**RAW DATA**:
================================
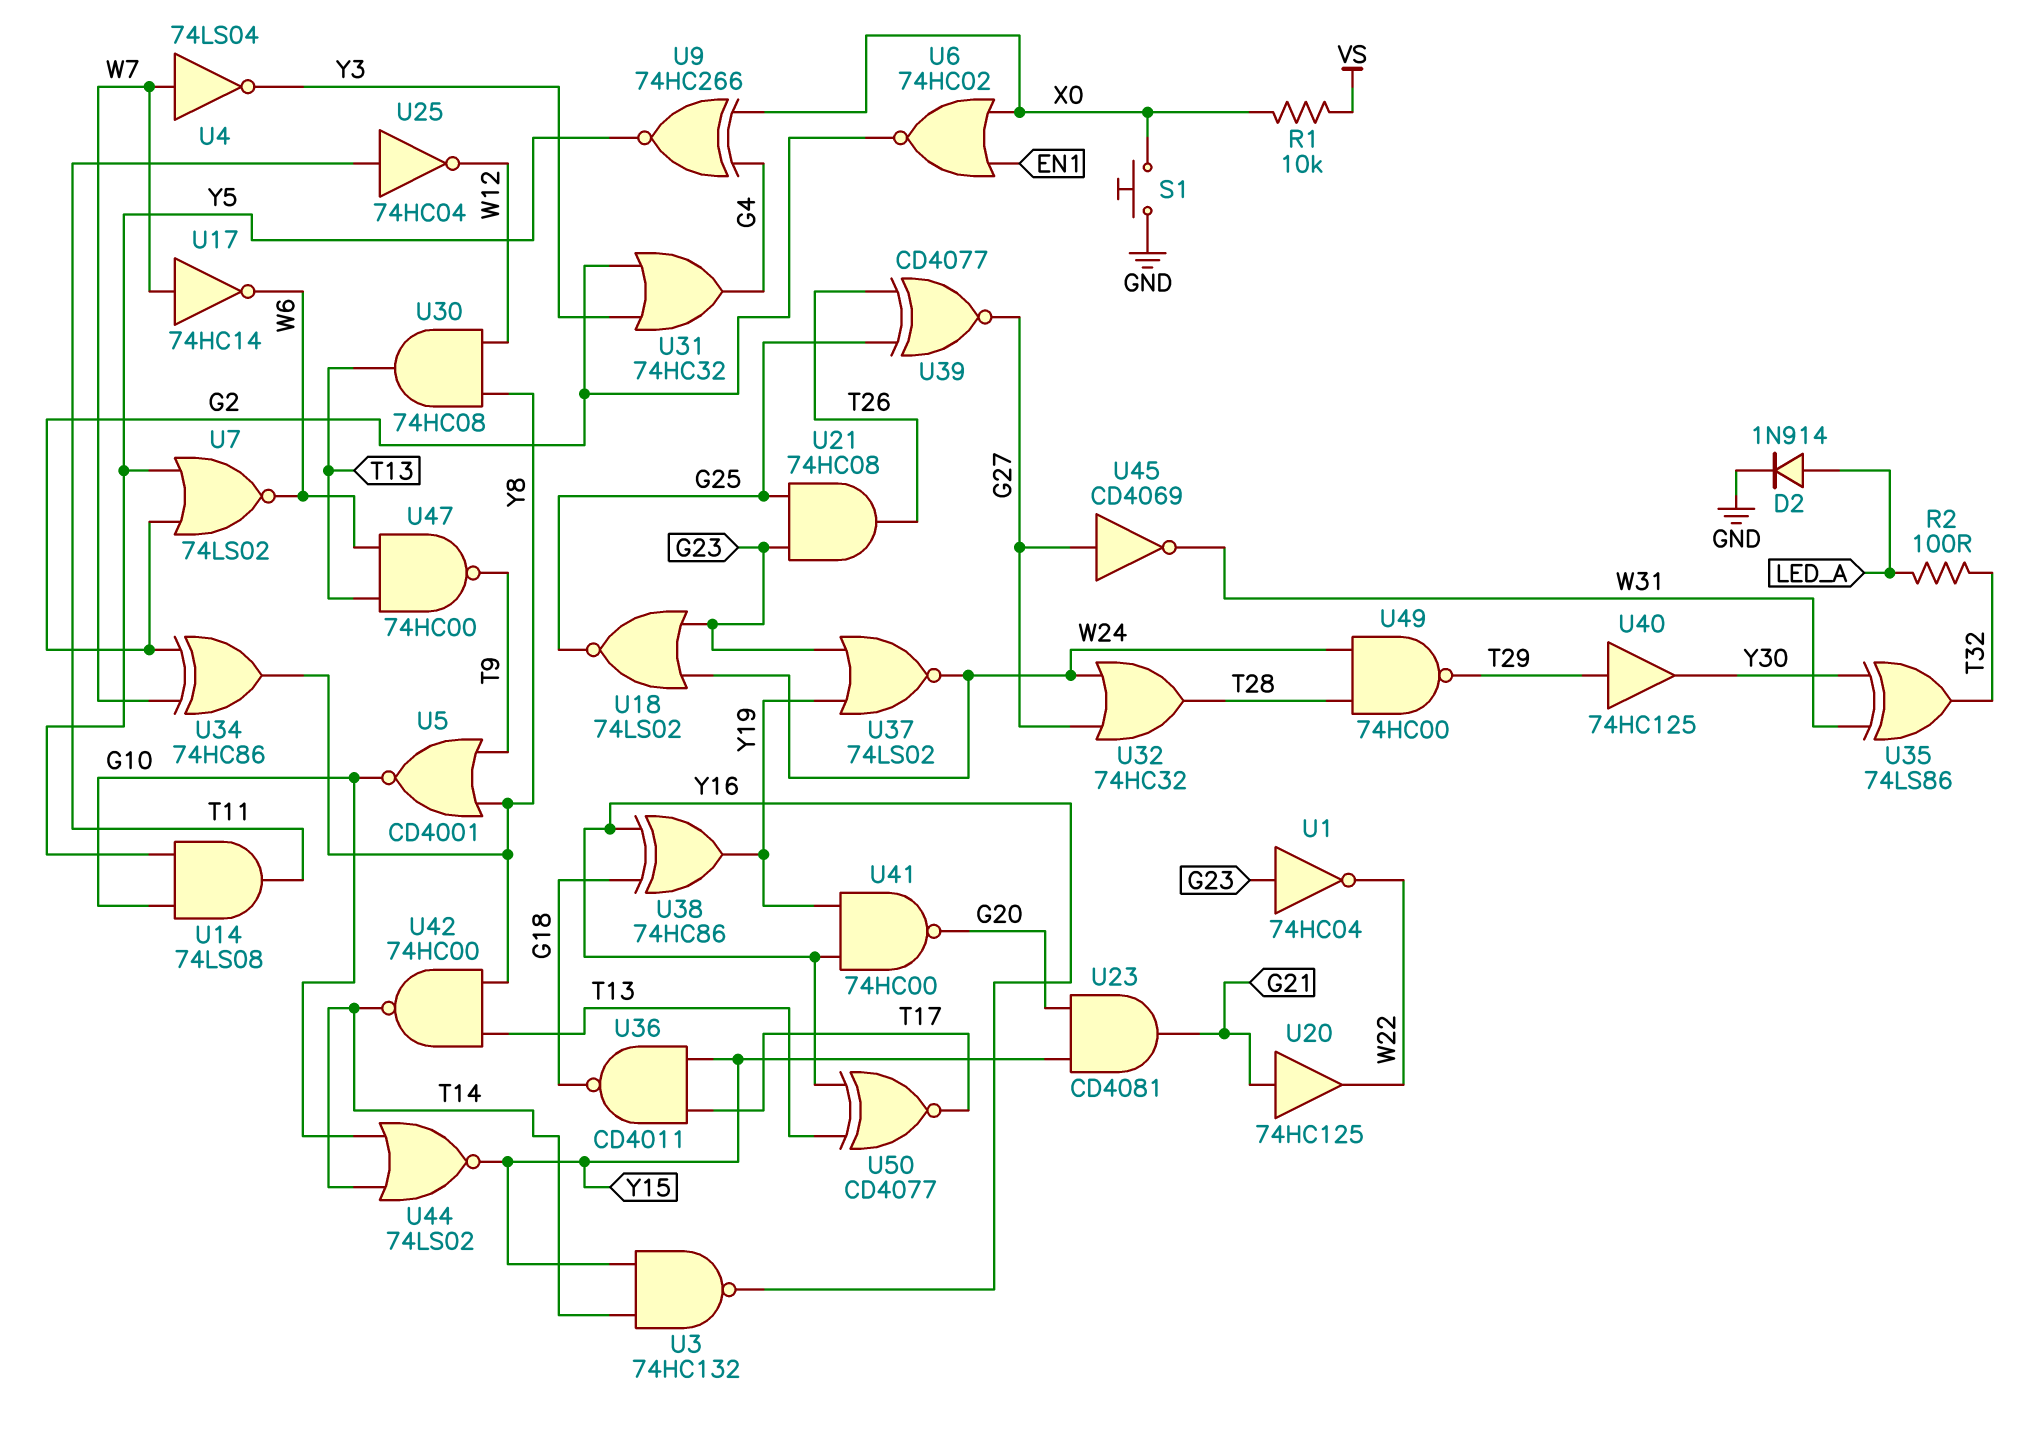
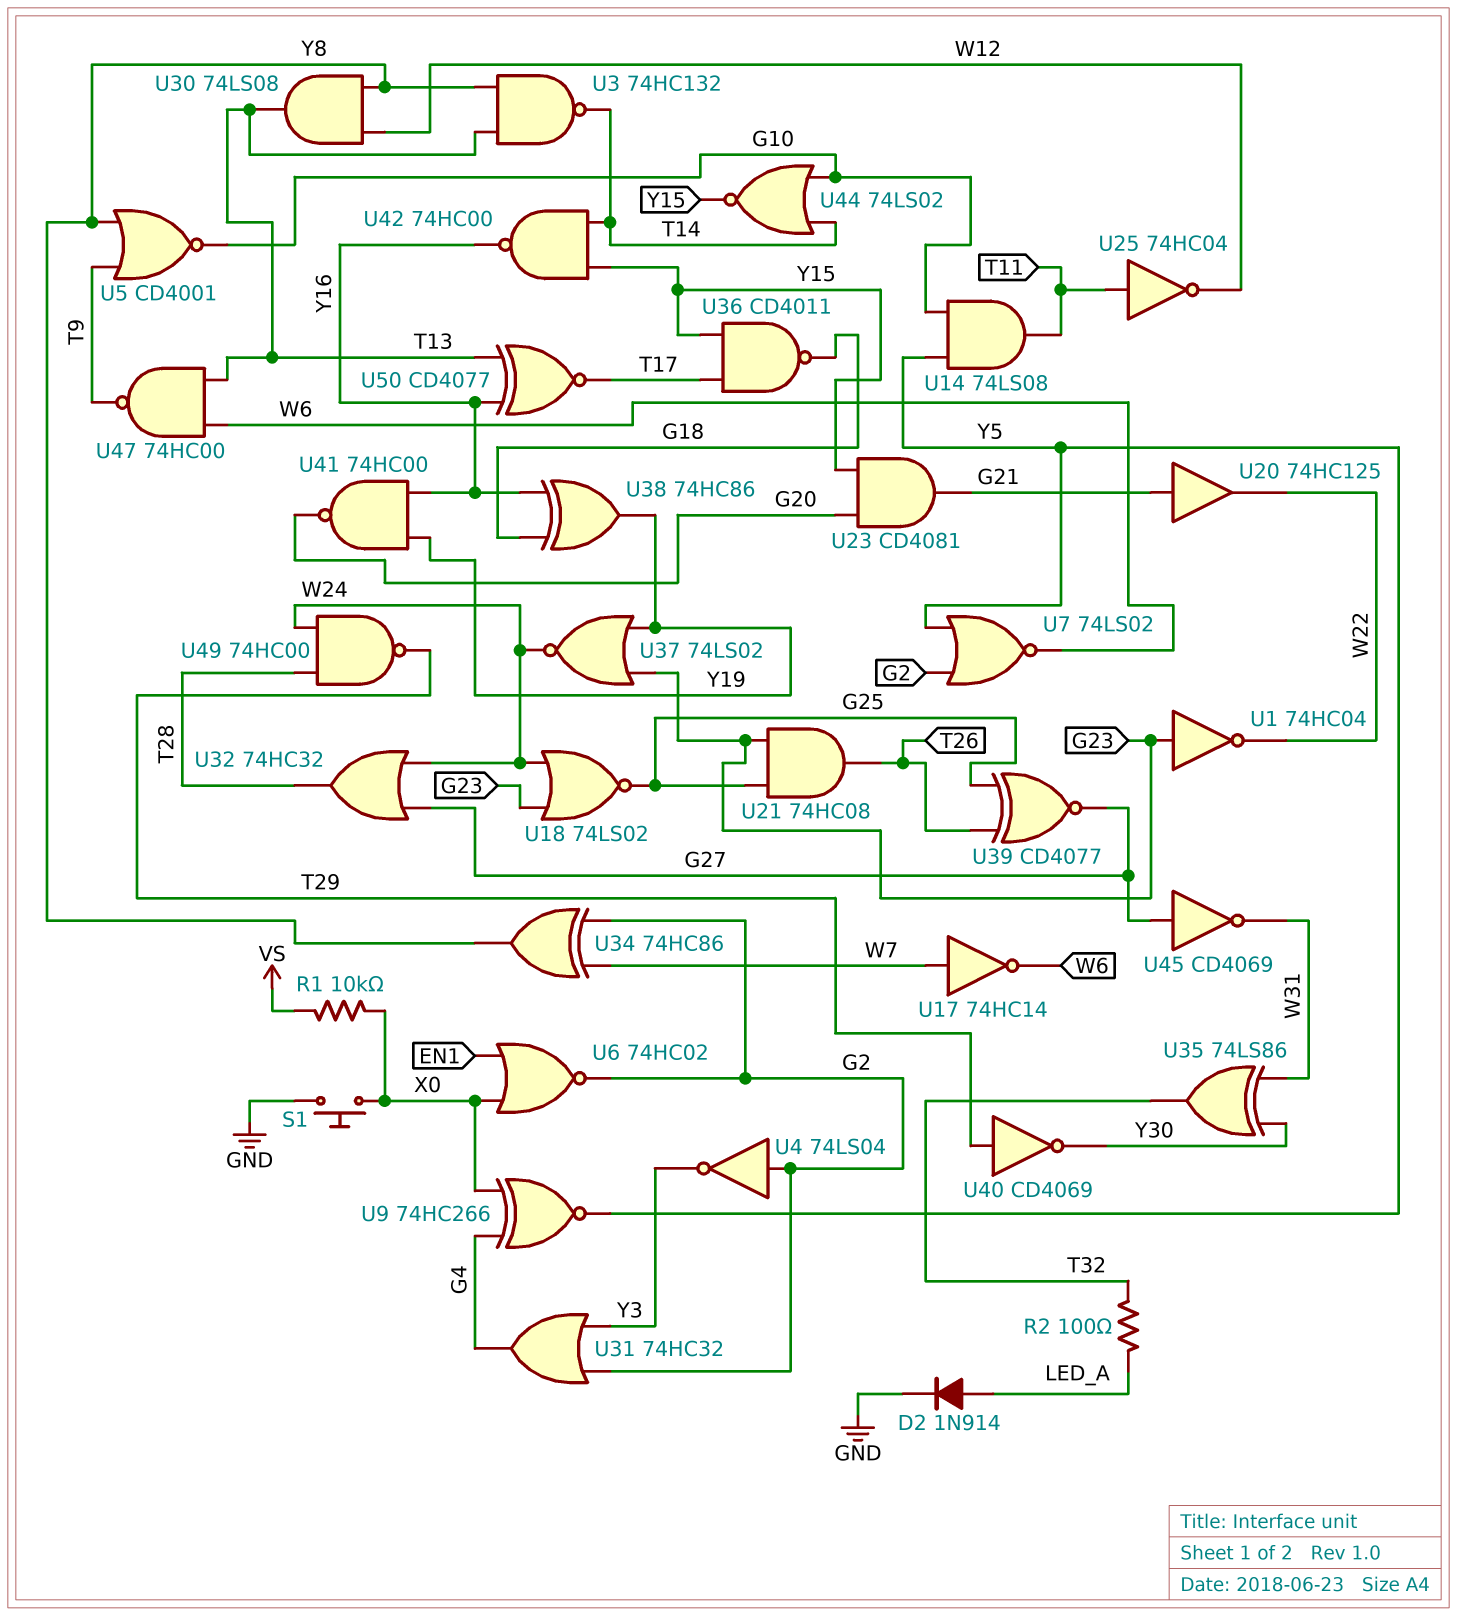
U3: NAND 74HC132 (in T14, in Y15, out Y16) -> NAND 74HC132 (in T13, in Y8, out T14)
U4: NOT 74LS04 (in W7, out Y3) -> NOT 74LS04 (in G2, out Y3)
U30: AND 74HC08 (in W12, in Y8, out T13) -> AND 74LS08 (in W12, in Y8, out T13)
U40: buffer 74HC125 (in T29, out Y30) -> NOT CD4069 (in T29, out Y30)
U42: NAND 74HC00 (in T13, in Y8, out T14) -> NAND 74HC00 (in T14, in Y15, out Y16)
================================
**EXERCISE BRIEF**: Lines from the one containing "U30: AND 74HC08" through the last line of the data above are the only output wanted; restate them exactly.

**ANSWER TO THE EXERCISE**:
U30: AND 74HC08 (in W12, in Y8, out T13) -> AND 74LS08 (in W12, in Y8, out T13)
U40: buffer 74HC125 (in T29, out Y30) -> NOT CD4069 (in T29, out Y30)
U42: NAND 74HC00 (in T13, in Y8, out T14) -> NAND 74HC00 (in T14, in Y15, out Y16)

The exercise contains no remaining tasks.